Return a copy of every line in the data below that contains "none".
Segment Start: LISTED ENTRIES
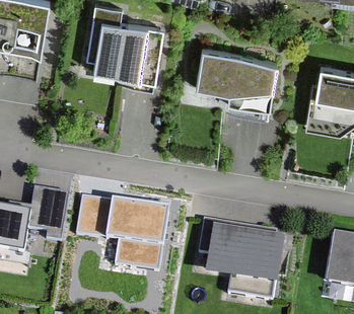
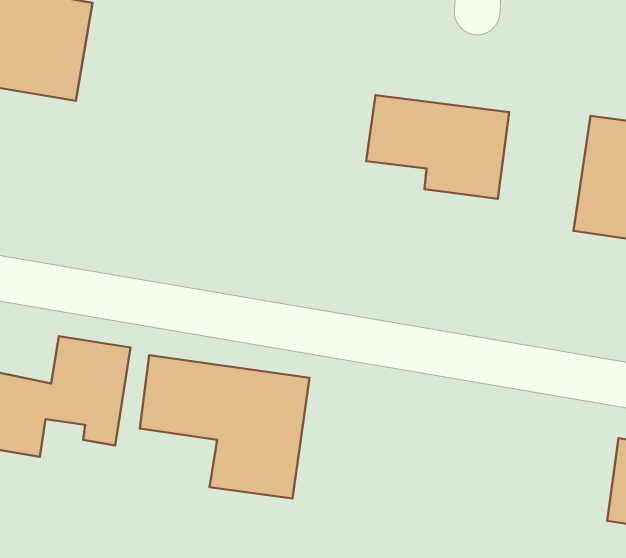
building: [84,7,167,79] -> none
building: [196,224,288,290] -> none

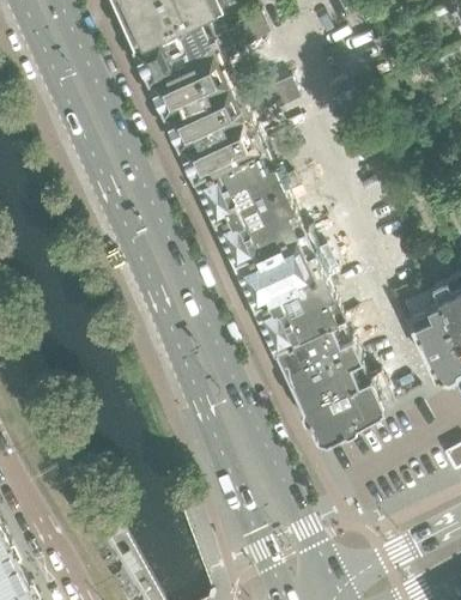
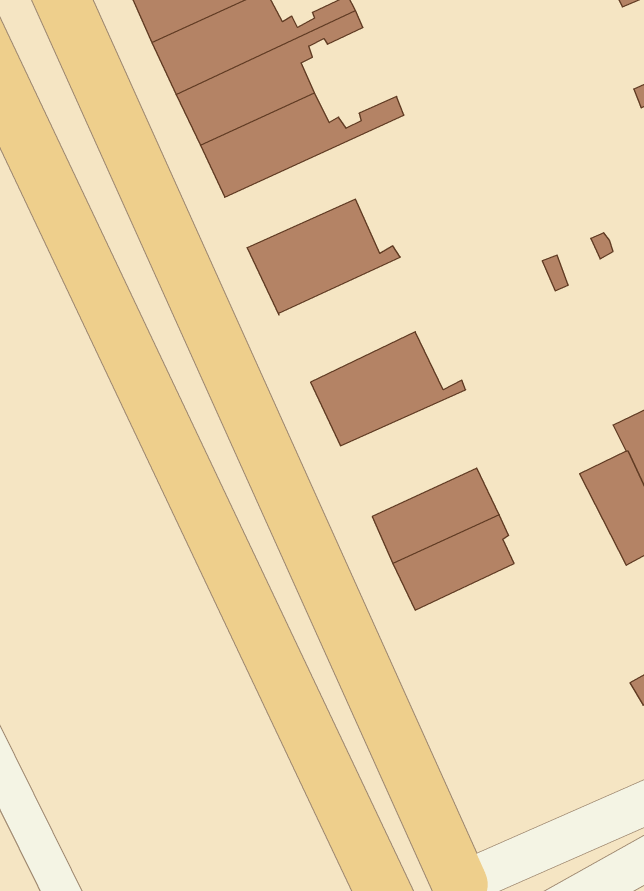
building: [178,90,297,175] -> none
building: [213,181,301,261] -> none
building: [253,266,340,347] -> none
building: [301,370,392,440] -> none

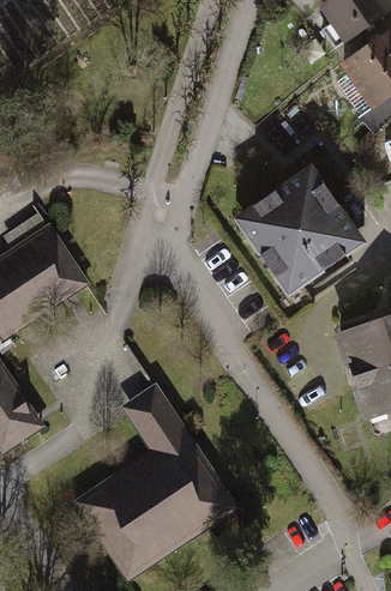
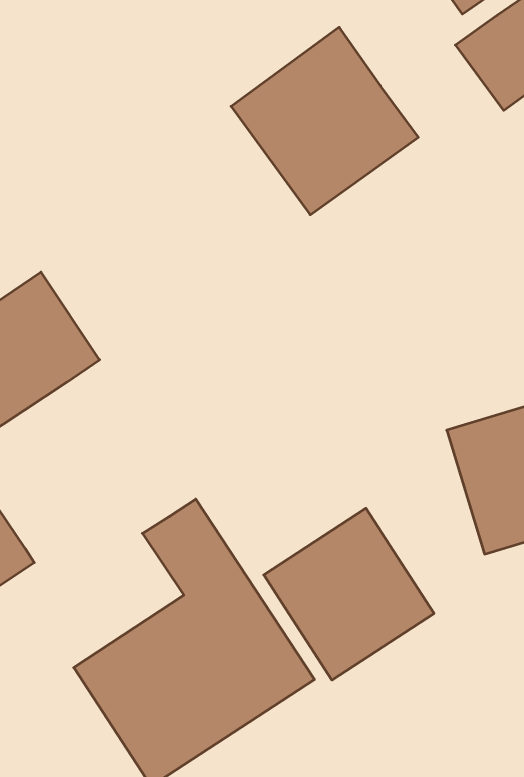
building: [231,164,362,295] -> [231,27,418,215]
building: none -> [264,508,434,680]

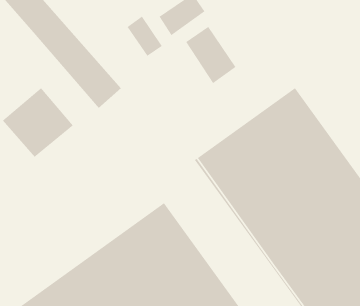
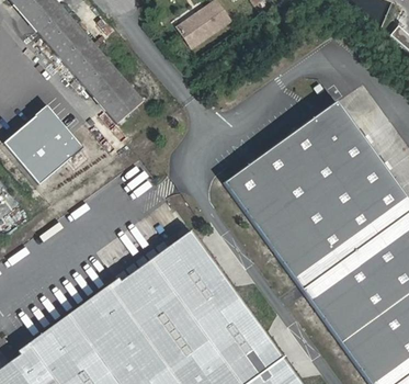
building: [126,15,163,57] -> none
building: [185,26,237,84] -> none

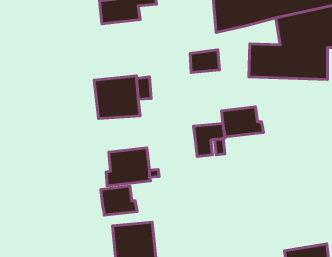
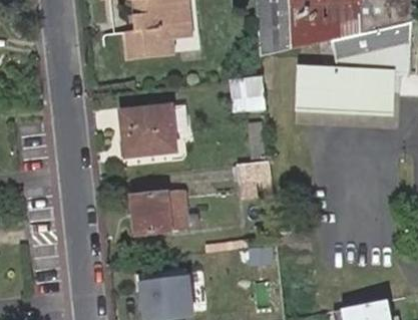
building: [222,107,263,137] -> none
building: [101,186,137,215] -> none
Segment End: LISTED ENTRIES
● REPLY TO THE EXERCISE:
building: [84,7,167,79] -> none
building: [196,224,288,290] -> none
building: [178,90,297,175] -> none
building: [213,181,301,261] -> none
building: [253,266,340,347] -> none
building: [301,370,392,440] -> none
building: none -> [264,508,434,680]
building: [126,15,163,57] -> none
building: [185,26,237,84] -> none
building: [222,107,263,137] -> none
building: [101,186,137,215] -> none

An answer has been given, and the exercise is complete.